* What needs to be done
I would like each line of the data that holds the word "VBAT" copied out.

* Collected data entries

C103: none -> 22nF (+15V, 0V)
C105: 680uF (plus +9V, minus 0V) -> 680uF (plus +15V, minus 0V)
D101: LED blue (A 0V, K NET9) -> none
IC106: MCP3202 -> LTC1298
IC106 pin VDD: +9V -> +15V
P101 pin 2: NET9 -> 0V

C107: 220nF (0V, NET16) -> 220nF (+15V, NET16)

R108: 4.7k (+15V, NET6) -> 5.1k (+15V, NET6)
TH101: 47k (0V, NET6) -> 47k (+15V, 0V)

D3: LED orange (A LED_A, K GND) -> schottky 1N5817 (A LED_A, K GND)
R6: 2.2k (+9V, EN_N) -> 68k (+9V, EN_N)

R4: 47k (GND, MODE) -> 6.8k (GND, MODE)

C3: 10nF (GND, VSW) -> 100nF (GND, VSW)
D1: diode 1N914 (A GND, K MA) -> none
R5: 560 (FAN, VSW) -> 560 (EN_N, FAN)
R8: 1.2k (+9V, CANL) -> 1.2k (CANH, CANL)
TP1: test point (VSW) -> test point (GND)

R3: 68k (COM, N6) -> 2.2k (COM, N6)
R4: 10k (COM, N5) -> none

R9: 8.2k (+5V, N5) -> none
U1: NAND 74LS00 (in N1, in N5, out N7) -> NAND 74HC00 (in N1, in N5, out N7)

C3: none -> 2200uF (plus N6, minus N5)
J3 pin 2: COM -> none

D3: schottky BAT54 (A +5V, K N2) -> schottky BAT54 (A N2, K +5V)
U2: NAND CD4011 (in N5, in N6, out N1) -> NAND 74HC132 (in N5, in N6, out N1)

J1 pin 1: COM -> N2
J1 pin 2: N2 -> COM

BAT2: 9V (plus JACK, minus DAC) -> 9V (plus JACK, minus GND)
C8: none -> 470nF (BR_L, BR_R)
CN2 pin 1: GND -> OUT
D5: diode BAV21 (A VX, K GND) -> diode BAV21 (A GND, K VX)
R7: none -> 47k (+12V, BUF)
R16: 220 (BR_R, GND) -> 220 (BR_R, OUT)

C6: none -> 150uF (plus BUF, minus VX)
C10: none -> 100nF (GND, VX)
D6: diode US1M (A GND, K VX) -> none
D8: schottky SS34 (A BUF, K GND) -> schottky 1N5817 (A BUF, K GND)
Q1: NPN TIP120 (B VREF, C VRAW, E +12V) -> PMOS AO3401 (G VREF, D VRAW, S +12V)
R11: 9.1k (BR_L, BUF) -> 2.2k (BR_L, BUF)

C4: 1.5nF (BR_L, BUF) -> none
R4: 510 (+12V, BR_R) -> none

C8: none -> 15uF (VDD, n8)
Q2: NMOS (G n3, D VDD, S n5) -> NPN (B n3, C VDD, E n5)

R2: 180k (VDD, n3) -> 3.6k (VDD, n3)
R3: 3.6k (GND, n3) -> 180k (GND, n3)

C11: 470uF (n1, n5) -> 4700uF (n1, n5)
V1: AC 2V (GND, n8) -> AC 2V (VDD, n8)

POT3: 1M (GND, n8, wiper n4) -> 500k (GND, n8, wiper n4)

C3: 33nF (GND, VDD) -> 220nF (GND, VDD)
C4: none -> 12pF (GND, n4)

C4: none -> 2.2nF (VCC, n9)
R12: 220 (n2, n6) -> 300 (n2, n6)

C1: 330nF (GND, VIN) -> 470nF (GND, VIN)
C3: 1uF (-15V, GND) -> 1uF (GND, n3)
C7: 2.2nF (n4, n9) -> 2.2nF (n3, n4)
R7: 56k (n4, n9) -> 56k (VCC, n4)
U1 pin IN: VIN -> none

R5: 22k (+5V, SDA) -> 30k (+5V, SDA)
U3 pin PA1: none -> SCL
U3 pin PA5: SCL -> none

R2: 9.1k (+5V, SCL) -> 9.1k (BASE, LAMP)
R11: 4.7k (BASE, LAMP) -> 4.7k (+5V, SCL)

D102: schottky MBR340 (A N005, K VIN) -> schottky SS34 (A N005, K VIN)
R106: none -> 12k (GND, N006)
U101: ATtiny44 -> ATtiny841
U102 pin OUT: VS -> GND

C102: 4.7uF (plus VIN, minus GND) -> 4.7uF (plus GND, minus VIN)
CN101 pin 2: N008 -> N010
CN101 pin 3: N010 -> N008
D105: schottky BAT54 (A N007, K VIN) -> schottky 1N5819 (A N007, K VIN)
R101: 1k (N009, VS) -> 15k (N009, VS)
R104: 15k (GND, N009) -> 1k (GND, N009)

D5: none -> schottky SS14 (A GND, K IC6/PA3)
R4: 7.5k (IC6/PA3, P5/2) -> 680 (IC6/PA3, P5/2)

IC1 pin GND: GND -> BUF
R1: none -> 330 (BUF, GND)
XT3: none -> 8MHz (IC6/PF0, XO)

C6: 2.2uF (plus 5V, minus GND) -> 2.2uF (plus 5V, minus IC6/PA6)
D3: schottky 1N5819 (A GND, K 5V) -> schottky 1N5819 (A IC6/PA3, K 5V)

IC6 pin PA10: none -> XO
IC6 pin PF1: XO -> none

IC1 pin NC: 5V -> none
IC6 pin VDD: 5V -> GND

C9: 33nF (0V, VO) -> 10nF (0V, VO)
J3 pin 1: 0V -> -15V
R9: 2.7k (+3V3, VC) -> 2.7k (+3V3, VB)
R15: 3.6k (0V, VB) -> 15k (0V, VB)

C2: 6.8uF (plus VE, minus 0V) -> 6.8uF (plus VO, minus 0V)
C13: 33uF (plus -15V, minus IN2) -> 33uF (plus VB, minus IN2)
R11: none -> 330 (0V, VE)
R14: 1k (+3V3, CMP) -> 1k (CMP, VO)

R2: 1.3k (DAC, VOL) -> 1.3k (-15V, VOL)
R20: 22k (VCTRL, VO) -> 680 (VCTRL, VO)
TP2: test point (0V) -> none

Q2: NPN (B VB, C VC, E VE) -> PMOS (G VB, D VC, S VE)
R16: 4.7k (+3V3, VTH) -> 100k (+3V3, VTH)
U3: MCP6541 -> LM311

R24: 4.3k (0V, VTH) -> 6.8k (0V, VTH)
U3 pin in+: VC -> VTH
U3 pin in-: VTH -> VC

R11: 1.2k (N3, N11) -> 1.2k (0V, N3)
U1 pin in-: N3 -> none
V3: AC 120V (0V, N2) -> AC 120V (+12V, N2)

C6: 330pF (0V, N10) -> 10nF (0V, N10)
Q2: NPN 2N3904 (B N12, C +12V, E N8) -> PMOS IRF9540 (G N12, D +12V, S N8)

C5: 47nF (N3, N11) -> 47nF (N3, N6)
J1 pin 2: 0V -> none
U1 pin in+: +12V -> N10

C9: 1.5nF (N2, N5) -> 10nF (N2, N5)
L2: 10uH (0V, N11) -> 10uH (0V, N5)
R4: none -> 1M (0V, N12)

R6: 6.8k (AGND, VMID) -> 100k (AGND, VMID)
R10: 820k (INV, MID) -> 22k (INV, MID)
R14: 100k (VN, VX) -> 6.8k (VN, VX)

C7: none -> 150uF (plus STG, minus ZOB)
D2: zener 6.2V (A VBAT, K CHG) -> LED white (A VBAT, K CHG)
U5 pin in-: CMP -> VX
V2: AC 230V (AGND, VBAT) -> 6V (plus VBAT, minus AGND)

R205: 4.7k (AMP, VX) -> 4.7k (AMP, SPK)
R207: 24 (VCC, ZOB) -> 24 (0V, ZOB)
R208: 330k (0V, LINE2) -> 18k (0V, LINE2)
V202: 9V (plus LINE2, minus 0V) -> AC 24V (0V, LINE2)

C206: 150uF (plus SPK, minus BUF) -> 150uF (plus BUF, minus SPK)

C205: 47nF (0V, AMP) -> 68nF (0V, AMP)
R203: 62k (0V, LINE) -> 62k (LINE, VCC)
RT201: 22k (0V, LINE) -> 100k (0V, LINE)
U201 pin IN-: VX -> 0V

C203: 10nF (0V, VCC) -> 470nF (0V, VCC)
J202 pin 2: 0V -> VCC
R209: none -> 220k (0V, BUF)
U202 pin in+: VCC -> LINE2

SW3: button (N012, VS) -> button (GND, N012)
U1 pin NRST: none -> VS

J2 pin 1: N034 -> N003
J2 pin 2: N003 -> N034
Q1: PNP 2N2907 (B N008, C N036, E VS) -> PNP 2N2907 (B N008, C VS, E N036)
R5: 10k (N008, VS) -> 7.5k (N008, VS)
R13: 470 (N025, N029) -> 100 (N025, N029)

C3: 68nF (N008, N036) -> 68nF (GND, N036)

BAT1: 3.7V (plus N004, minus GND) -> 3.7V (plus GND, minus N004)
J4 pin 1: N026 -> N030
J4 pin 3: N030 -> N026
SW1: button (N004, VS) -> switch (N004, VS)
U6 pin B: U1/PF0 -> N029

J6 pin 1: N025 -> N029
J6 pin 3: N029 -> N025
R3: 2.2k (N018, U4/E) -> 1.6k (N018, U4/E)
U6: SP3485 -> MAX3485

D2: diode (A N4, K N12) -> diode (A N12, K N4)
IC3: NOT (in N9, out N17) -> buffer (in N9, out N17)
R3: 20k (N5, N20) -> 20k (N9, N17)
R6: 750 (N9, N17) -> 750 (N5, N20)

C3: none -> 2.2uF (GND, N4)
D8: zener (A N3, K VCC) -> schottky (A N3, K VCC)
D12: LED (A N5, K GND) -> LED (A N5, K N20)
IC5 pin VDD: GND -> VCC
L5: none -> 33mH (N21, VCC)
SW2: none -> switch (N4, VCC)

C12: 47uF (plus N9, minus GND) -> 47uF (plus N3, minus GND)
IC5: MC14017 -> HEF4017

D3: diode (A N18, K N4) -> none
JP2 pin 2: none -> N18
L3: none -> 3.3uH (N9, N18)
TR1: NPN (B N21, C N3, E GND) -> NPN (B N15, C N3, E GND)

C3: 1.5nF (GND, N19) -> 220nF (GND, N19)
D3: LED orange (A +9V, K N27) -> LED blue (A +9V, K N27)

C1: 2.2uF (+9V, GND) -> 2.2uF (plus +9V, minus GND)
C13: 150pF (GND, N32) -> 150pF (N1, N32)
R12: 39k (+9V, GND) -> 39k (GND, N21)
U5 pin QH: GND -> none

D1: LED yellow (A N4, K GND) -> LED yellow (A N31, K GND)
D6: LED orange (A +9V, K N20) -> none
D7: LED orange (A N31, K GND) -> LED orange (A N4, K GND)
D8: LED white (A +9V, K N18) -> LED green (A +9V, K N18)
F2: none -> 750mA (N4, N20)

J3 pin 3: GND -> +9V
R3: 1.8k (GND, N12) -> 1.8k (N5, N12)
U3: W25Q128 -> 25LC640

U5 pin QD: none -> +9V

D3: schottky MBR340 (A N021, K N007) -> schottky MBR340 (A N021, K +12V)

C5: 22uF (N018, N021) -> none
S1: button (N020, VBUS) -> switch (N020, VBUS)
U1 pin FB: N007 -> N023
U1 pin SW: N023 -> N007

* Reply
D2: zener 6.2V (A VBAT, K CHG) -> LED white (A VBAT, K CHG)
V2: AC 230V (AGND, VBAT) -> 6V (plus VBAT, minus AGND)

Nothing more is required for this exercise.